In the listing that follows, the range to quote begins at the line that has "black flashlight: [325,164,379,206]" and ends after the line that has "red flashlight: [225,134,281,171]"; quote it verbatim and add nothing.

■ **Task input**:
○ ○ ○ ○ ○

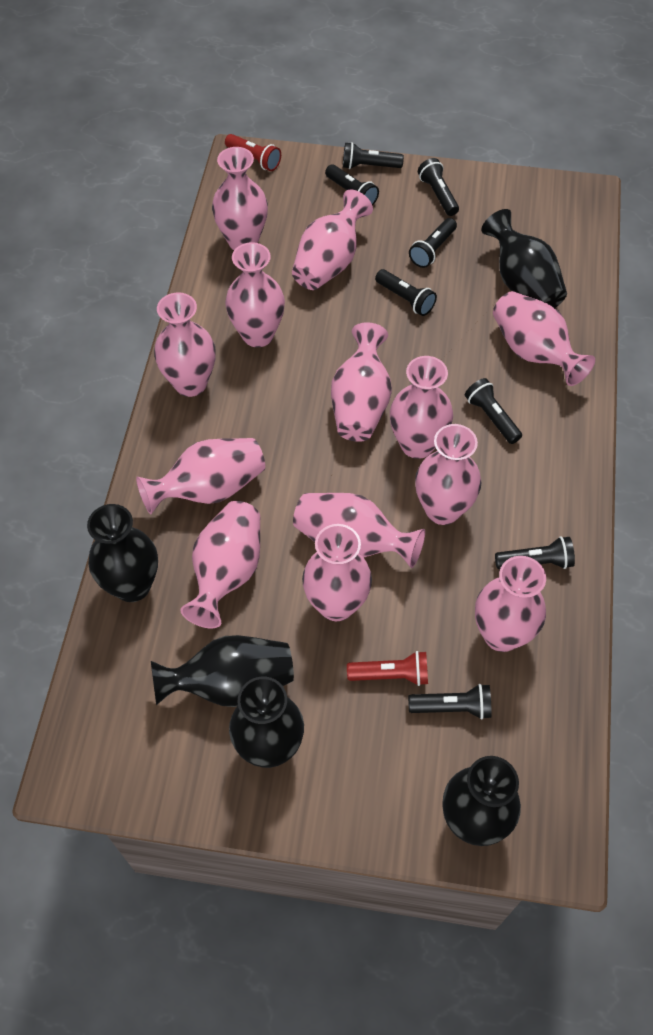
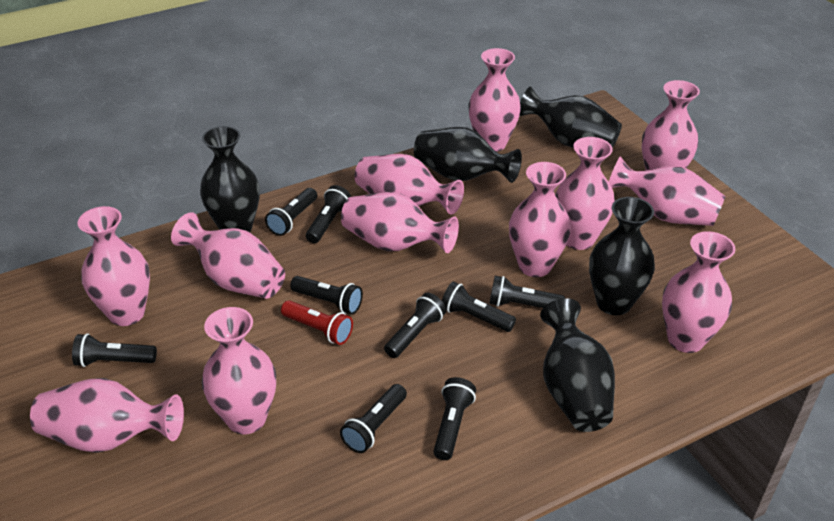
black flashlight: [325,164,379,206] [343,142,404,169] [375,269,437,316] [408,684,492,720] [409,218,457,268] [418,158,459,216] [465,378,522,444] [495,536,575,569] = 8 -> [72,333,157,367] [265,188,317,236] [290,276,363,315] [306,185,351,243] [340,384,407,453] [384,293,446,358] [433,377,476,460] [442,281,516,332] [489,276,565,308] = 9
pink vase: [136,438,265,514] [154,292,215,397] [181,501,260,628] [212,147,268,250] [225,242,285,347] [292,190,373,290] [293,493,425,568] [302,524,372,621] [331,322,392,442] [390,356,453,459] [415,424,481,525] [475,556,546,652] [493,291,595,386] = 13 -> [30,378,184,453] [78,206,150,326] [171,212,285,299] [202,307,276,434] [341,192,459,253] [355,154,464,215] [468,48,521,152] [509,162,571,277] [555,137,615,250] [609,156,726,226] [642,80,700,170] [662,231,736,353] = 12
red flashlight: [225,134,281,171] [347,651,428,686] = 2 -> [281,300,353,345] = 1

○ ○ ○ ○ ○

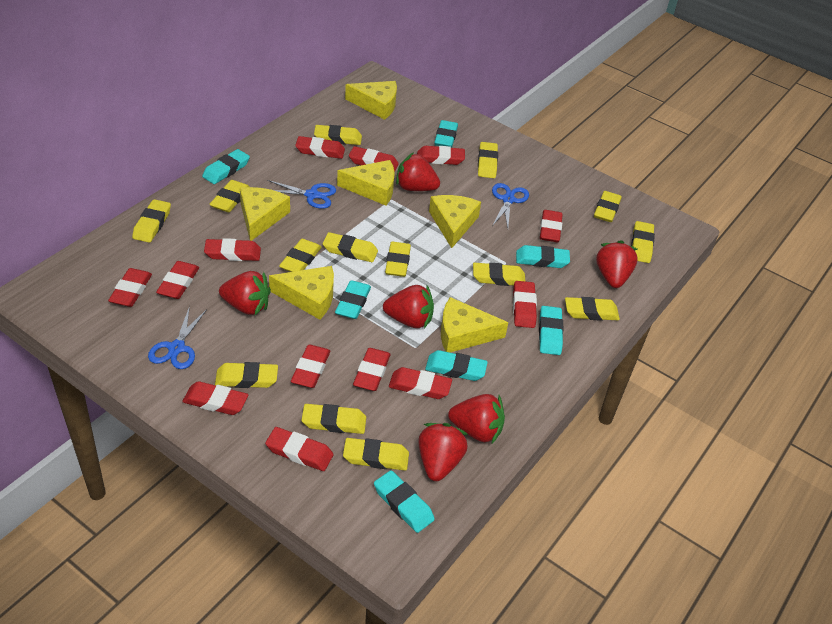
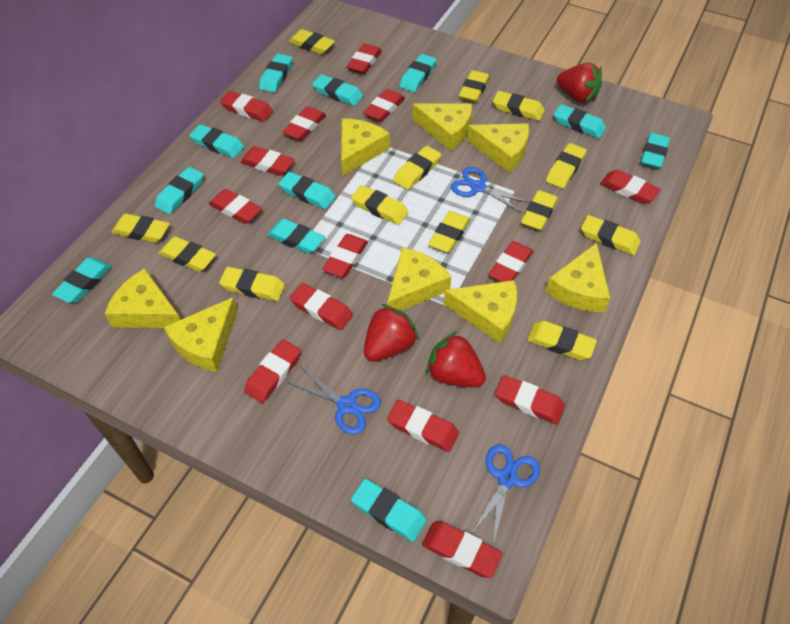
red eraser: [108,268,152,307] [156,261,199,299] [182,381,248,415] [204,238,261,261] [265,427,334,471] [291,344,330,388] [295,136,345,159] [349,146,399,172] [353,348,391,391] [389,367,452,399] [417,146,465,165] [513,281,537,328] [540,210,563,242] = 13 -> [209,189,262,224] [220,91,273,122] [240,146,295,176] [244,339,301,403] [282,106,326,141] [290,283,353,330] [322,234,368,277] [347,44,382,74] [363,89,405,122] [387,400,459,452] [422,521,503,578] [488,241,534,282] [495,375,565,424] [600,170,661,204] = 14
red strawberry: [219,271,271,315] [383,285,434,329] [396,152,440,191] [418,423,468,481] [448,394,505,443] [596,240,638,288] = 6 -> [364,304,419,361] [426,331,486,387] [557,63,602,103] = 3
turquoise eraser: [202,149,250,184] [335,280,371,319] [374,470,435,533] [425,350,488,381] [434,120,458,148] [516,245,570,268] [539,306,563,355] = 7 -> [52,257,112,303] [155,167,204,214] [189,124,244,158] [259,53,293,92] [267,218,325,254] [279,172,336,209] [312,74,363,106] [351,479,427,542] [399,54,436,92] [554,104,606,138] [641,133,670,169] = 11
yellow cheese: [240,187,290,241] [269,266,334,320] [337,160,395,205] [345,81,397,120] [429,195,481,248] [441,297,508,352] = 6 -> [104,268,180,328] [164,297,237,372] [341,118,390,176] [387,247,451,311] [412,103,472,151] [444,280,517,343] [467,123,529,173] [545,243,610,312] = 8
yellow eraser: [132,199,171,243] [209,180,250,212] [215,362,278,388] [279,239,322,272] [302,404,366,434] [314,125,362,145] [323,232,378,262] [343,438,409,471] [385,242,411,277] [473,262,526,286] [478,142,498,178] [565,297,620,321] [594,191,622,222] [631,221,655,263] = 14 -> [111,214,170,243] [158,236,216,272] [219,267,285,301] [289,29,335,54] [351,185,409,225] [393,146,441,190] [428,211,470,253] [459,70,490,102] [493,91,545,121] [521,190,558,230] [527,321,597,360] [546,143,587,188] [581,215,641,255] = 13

○ ○ ○ ○ ○

■ **Answer space**:
black flashlight: [325,164,379,206] [343,142,404,169] [375,269,437,316] [408,684,492,720] [409,218,457,268] [418,158,459,216] [465,378,522,444] [495,536,575,569] = 8 -> [72,333,157,367] [265,188,317,236] [290,276,363,315] [306,185,351,243] [340,384,407,453] [384,293,446,358] [433,377,476,460] [442,281,516,332] [489,276,565,308] = 9
pink vase: [136,438,265,514] [154,292,215,397] [181,501,260,628] [212,147,268,250] [225,242,285,347] [292,190,373,290] [293,493,425,568] [302,524,372,621] [331,322,392,442] [390,356,453,459] [415,424,481,525] [475,556,546,652] [493,291,595,386] = 13 -> [30,378,184,453] [78,206,150,326] [171,212,285,299] [202,307,276,434] [341,192,459,253] [355,154,464,215] [468,48,521,152] [509,162,571,277] [555,137,615,250] [609,156,726,226] [642,80,700,170] [662,231,736,353] = 12
red flashlight: [225,134,281,171] [347,651,428,686] = 2 -> [281,300,353,345] = 1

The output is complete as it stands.